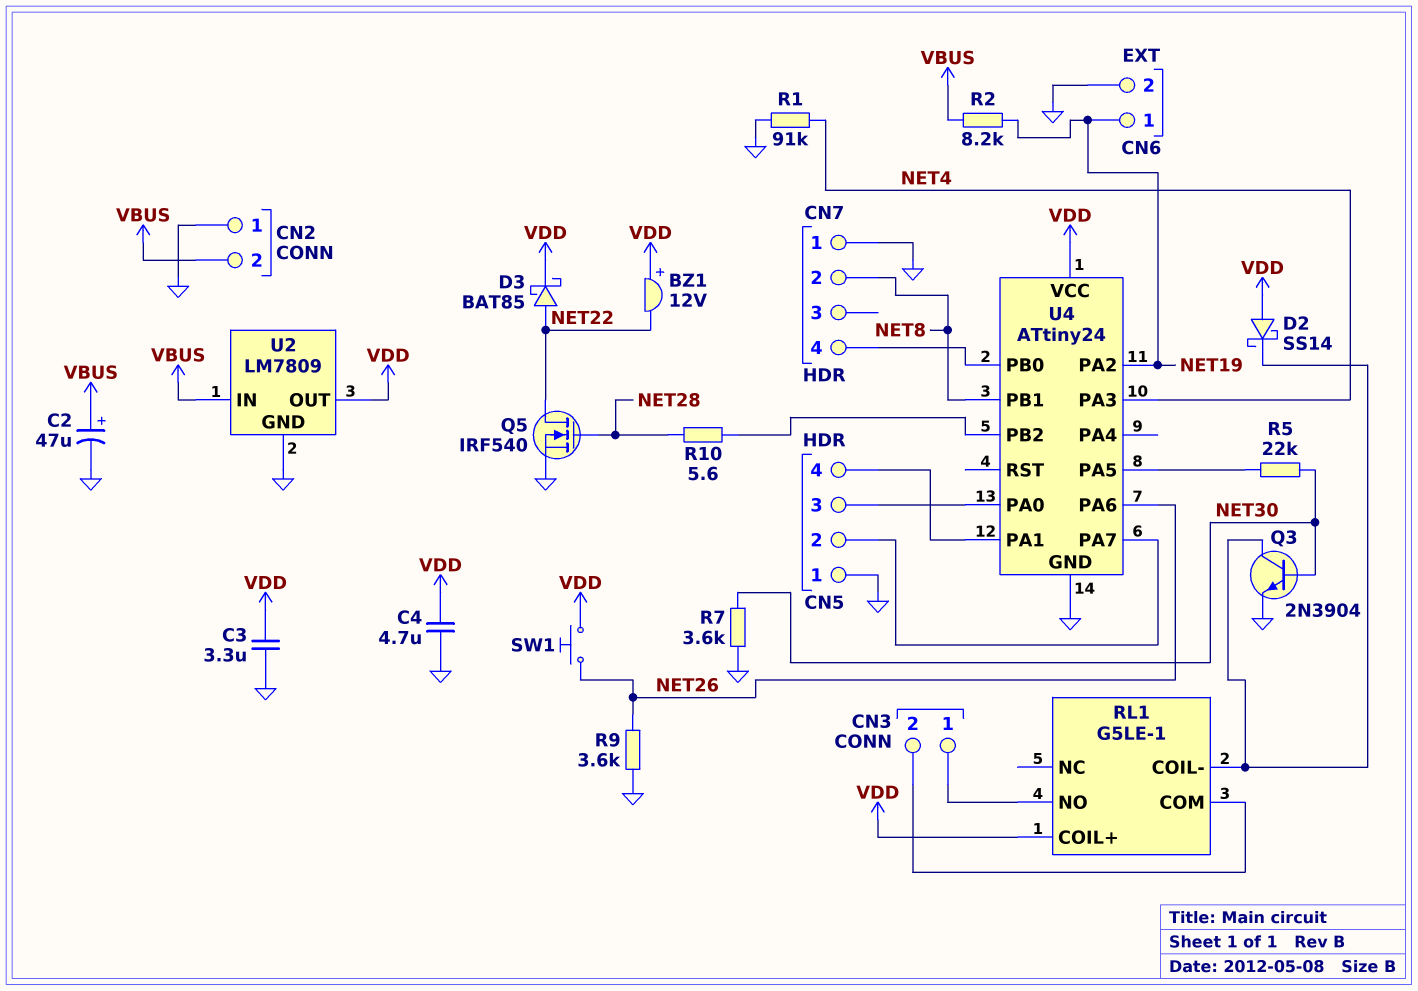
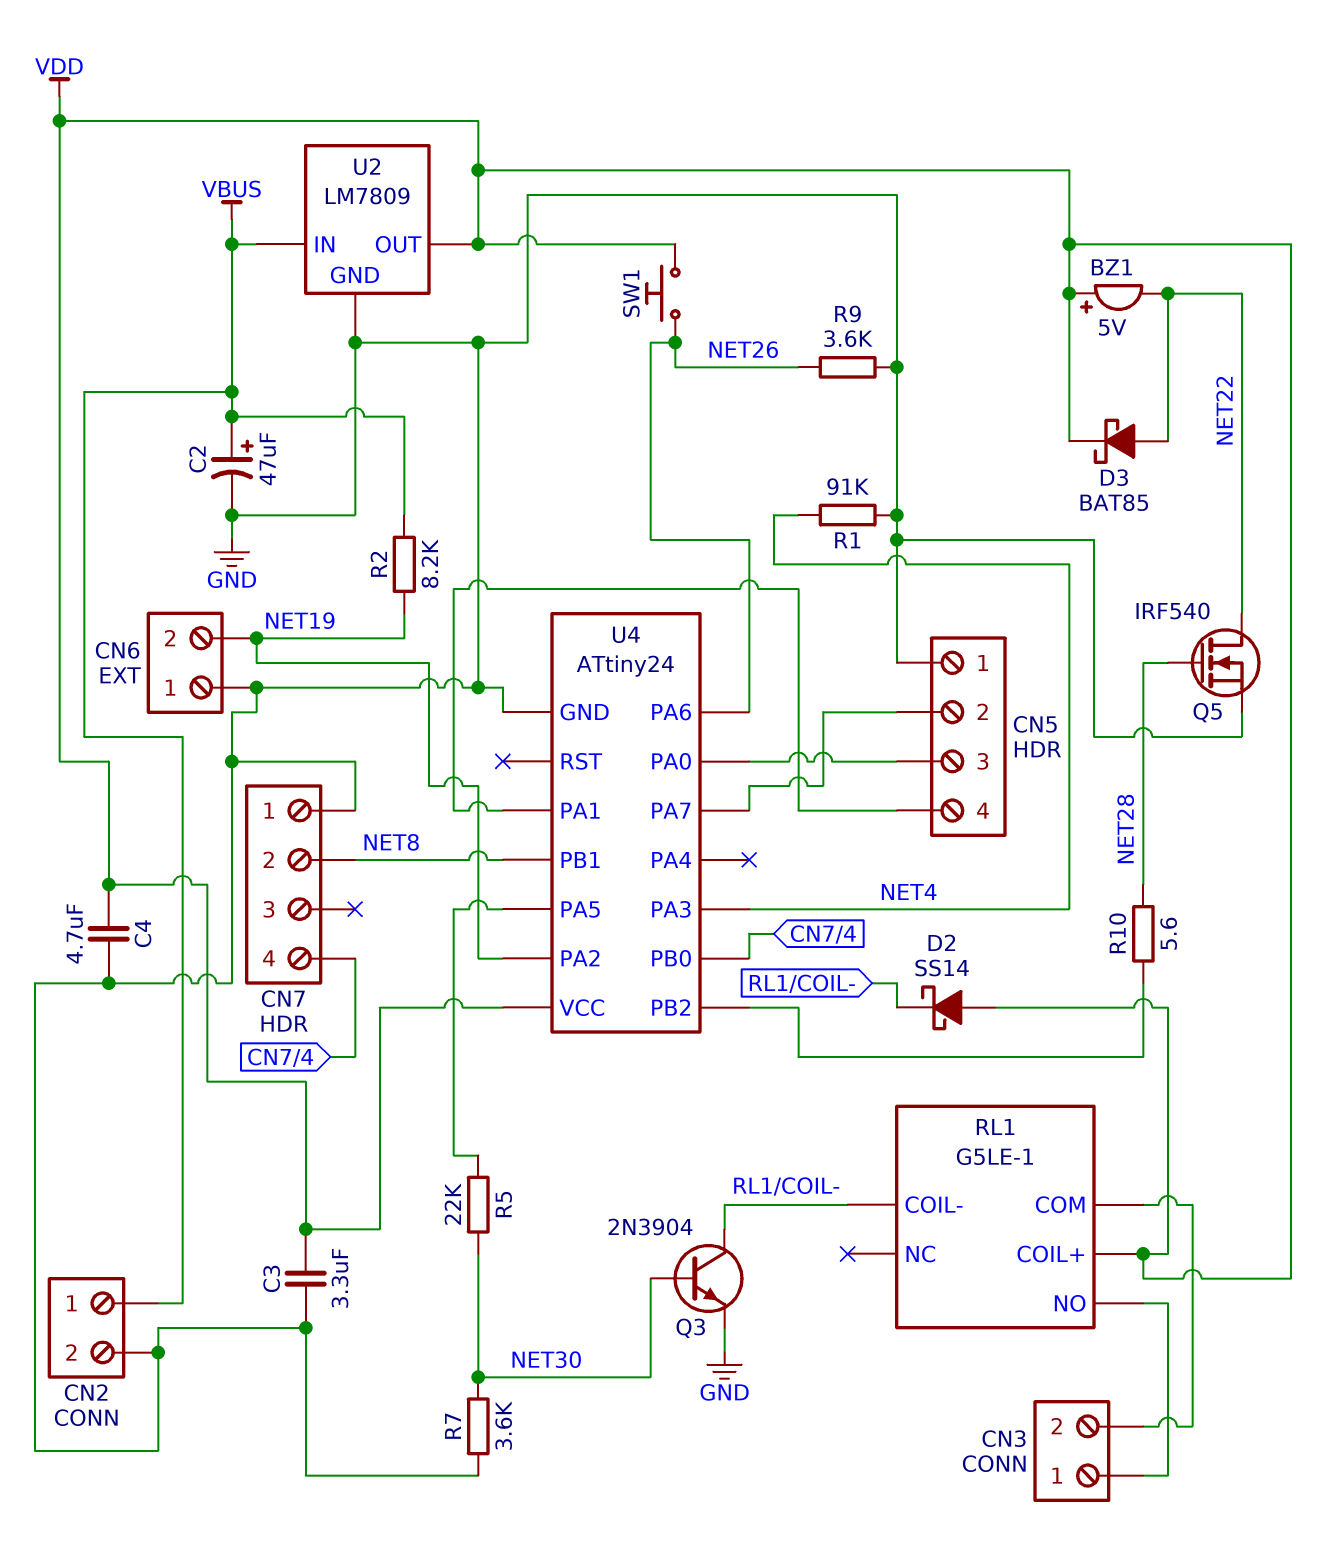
BZ1: buzzer 12V (plus VDD, minus NET22) -> buzzer 5V (plus VDD, minus NET22)
CN2 pin 1: GND -> VBUS
CN2 pin 2: VBUS -> GND
CN6 pin 1: NET19 -> GND
CN6 pin 2: GND -> NET19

▸ PROBLEM TO WORK ON: From the line containing "CN2 pin 2: VBUS -> GND" to the last line of the material, please quote every line exactly and only those.

▸ RESPONSE AREA:
CN2 pin 2: VBUS -> GND
CN6 pin 1: NET19 -> GND
CN6 pin 2: GND -> NET19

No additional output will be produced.